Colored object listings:
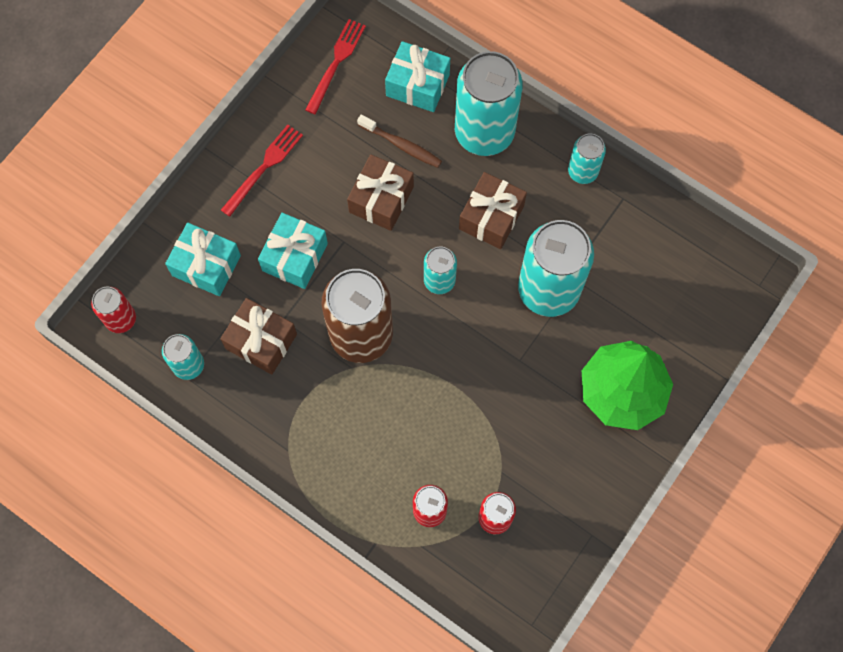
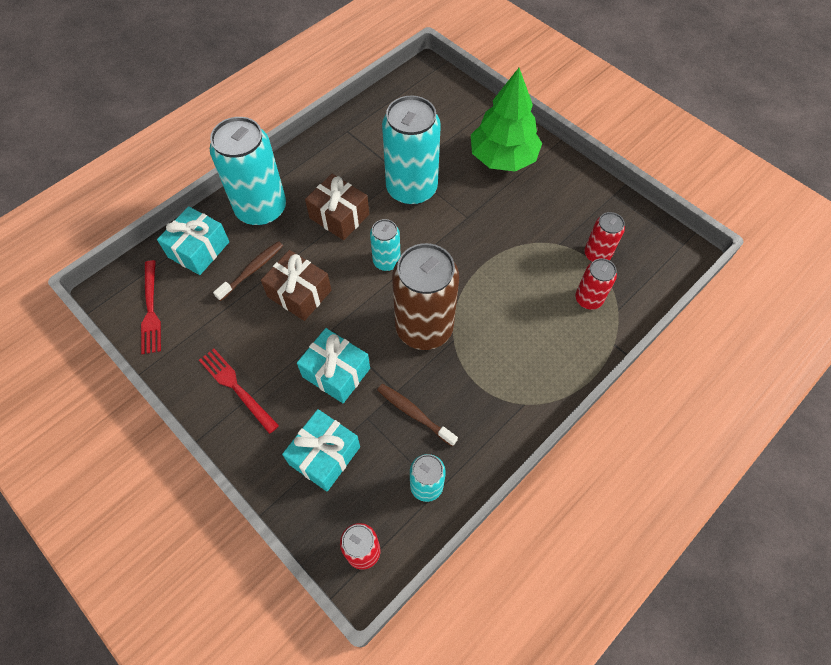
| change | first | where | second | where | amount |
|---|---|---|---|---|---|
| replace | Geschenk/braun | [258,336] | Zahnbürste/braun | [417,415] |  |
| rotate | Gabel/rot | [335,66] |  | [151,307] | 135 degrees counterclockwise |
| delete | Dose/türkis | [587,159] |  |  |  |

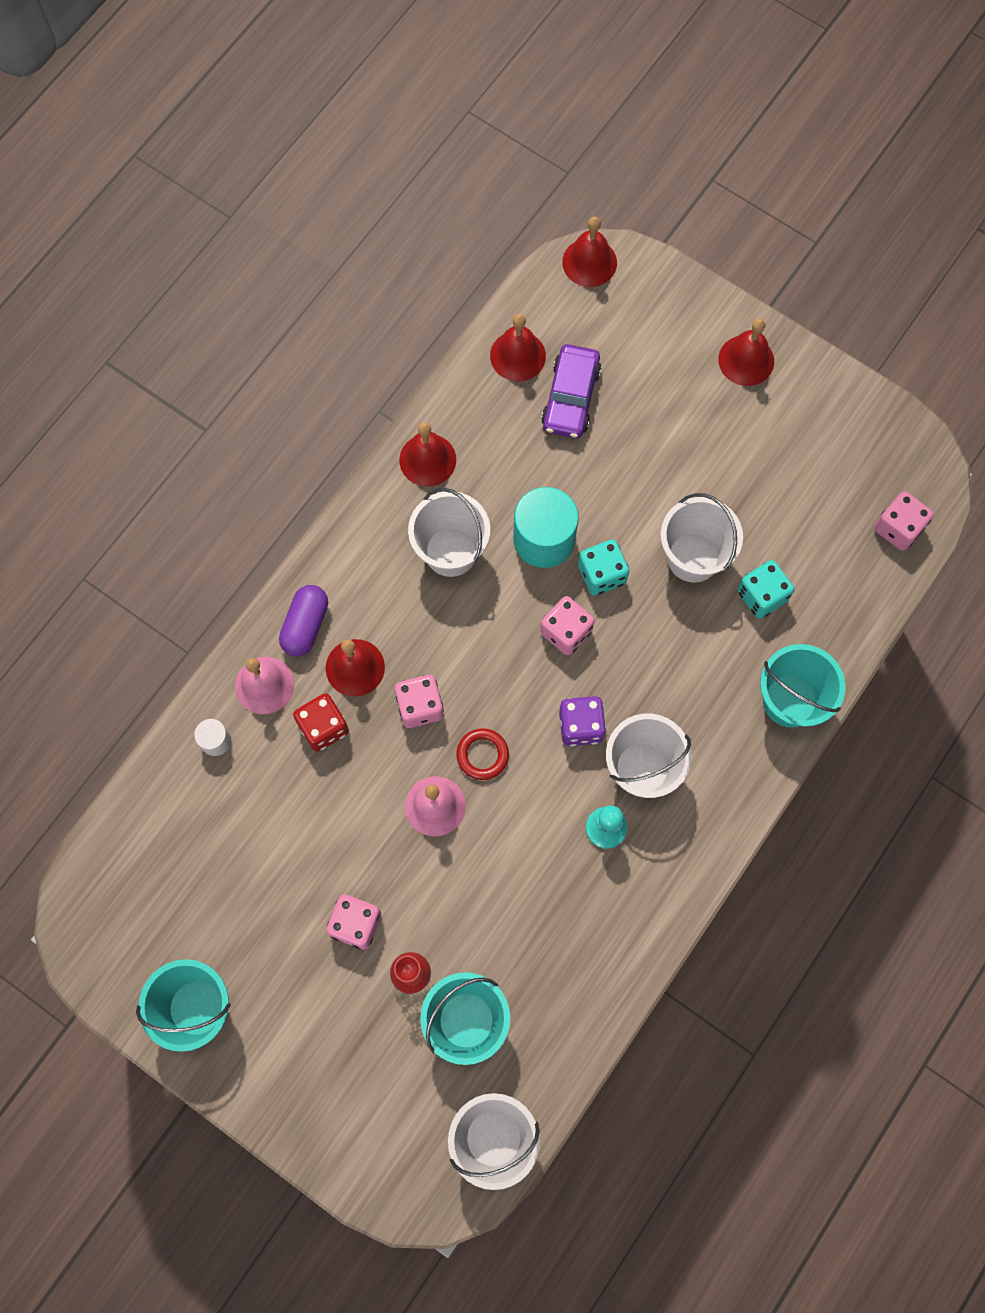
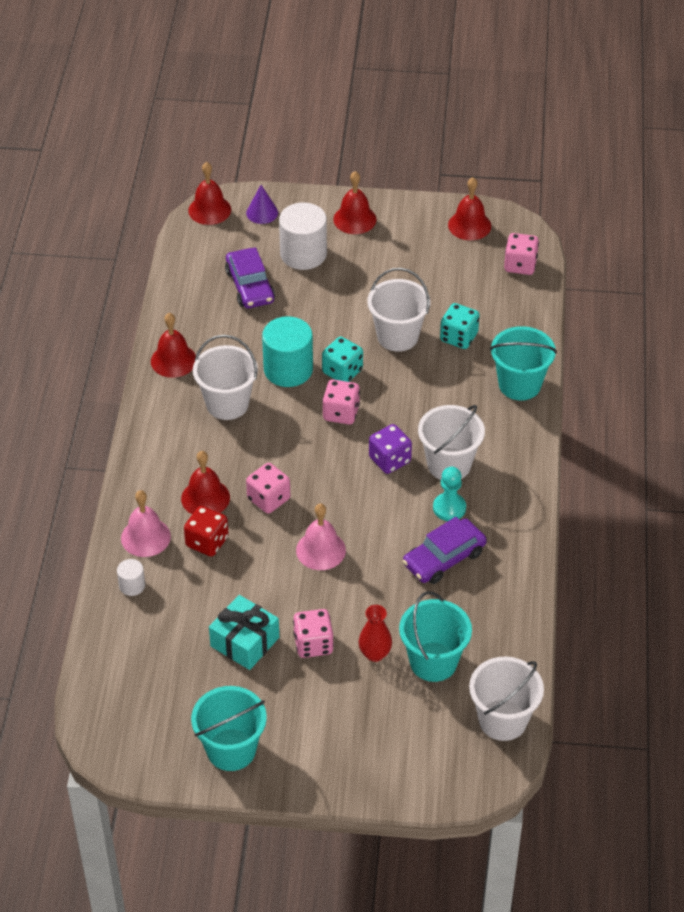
| change | first | where | second | where | amount |
|---|---|---|---|---|---|
| delete | Kapsel/lila | [303,621] |  |  |  |
| delete | Ring/rot | [482,754] |  |  |  |
| move | Glocke/rot | [518,347] |  | [469,208] |  |
| insert |  |  | Geschenk/türkis | [244,632] |  |
| insert |  |  | Kegel/lila | [262,204] |  |
| insert |  |  | Vollzylinder/weiß | [303,236] |  |
| insert |  |  | Auto/lila | [444,550] |  |

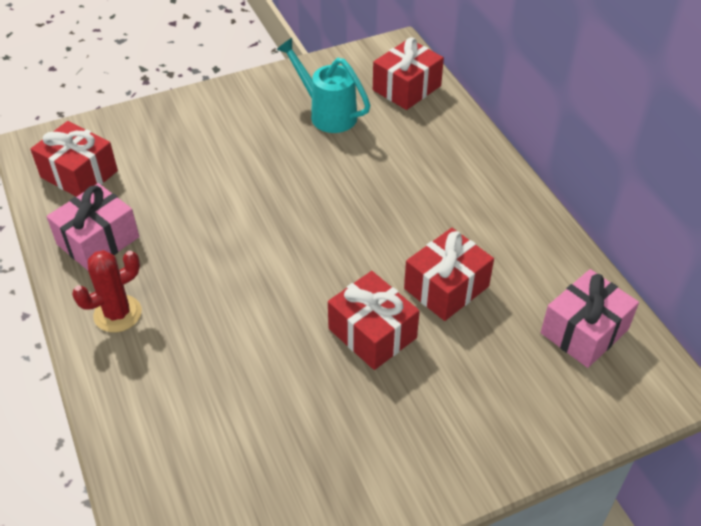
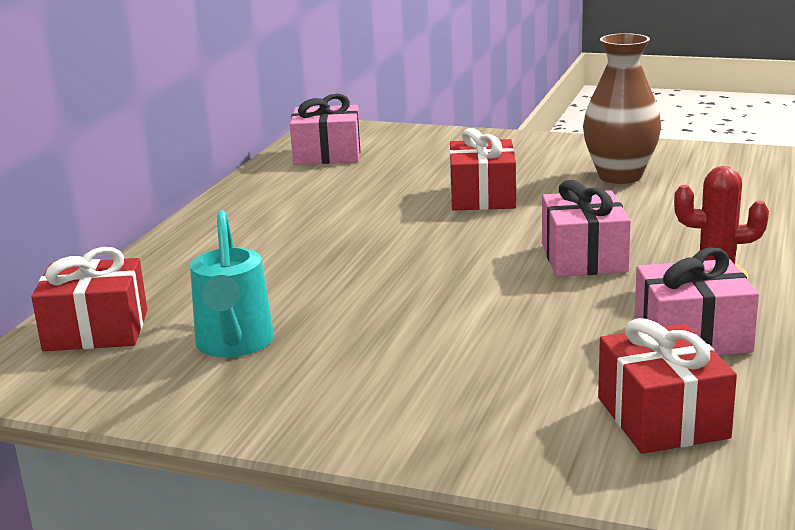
| change | first | where | second | where | amount |
|---|---|---|---|---|---|
| delete | Geschenk/rot | [449,274] |  |  |  |
| insert |  |  | Geschenk/rosa | [586,228] |  |
| insert |  |  | Vase/braun | [622,108] |  |

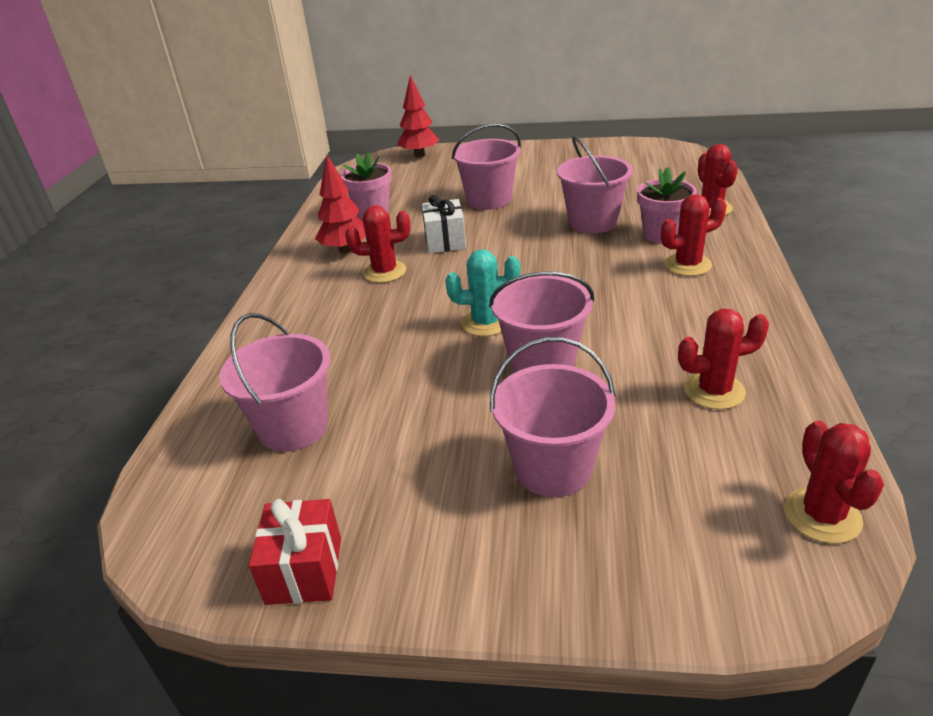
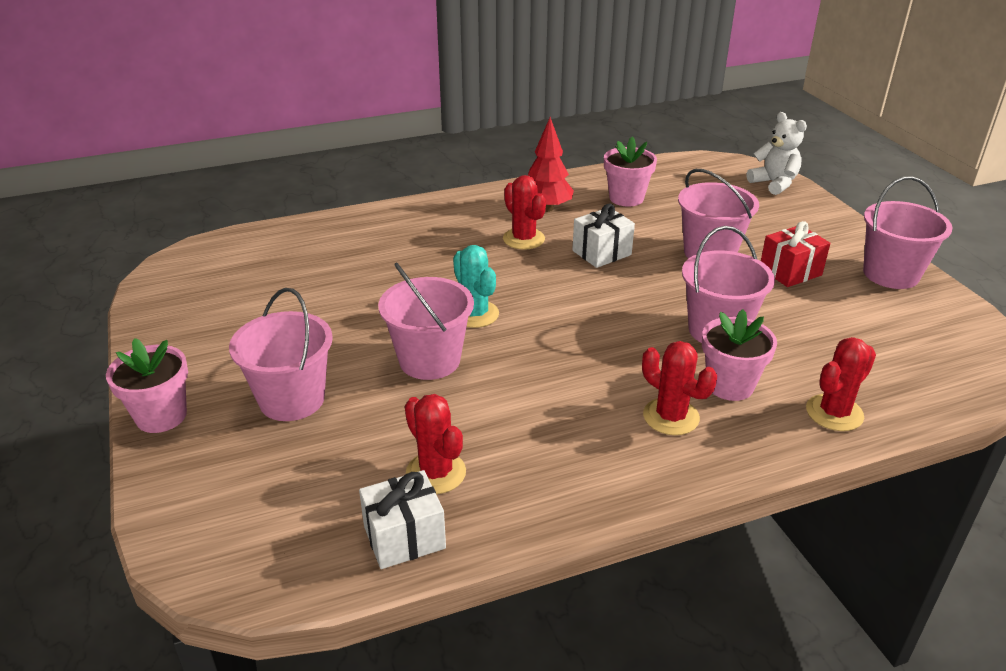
| change | first | where | second | where | amount |
|---|---|---|---|---|---|
| move | Eimer/rosa | [275,382] |  | [907,232] |  |
| move | Geschenk/rot | [295,552] |  | [795,254] |  |
| replace | Baum/rot | [418,116] | Teddybär/weiß | [777,153] |  |
| delete | Kaktus/rot | [834,482] |  |  |  |
| insert |  |  | Blumentopf/rosa | [147,385] |  |
| insert |  |  | Geschenk/weiß | [402,519] |  |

Exercise: All of the records above should be reproduced exactly, with the pictures left out.

Solved problem:
| change | first | where | second | where | amount |
|---|---|---|---|---|---|
| replace | Geschenk/braun | [258,336] | Zahnbürste/braun | [417,415] |  |
| rotate | Gabel/rot | [335,66] |  | [151,307] | 135 degrees counterclockwise |
| delete | Dose/türkis | [587,159] |  |  |  |

| change | first | where | second | where | amount |
|---|---|---|---|---|---|
| delete | Kapsel/lila | [303,621] |  |  |  |
| delete | Ring/rot | [482,754] |  |  |  |
| move | Glocke/rot | [518,347] |  | [469,208] |  |
| insert |  |  | Geschenk/türkis | [244,632] |  |
| insert |  |  | Kegel/lila | [262,204] |  |
| insert |  |  | Vollzylinder/weiß | [303,236] |  |
| insert |  |  | Auto/lila | [444,550] |  |

| change | first | where | second | where | amount |
|---|---|---|---|---|---|
| delete | Geschenk/rot | [449,274] |  |  |  |
| insert |  |  | Geschenk/rosa | [586,228] |  |
| insert |  |  | Vase/braun | [622,108] |  |

| change | first | where | second | where | amount |
|---|---|---|---|---|---|
| move | Eimer/rosa | [275,382] |  | [907,232] |  |
| move | Geschenk/rot | [295,552] |  | [795,254] |  |
| replace | Baum/rot | [418,116] | Teddybär/weiß | [777,153] |  |
| delete | Kaktus/rot | [834,482] |  |  |  |
| insert |  |  | Blumentopf/rosa | [147,385] |  |
| insert |  |  | Geschenk/weiß | [402,519] |  |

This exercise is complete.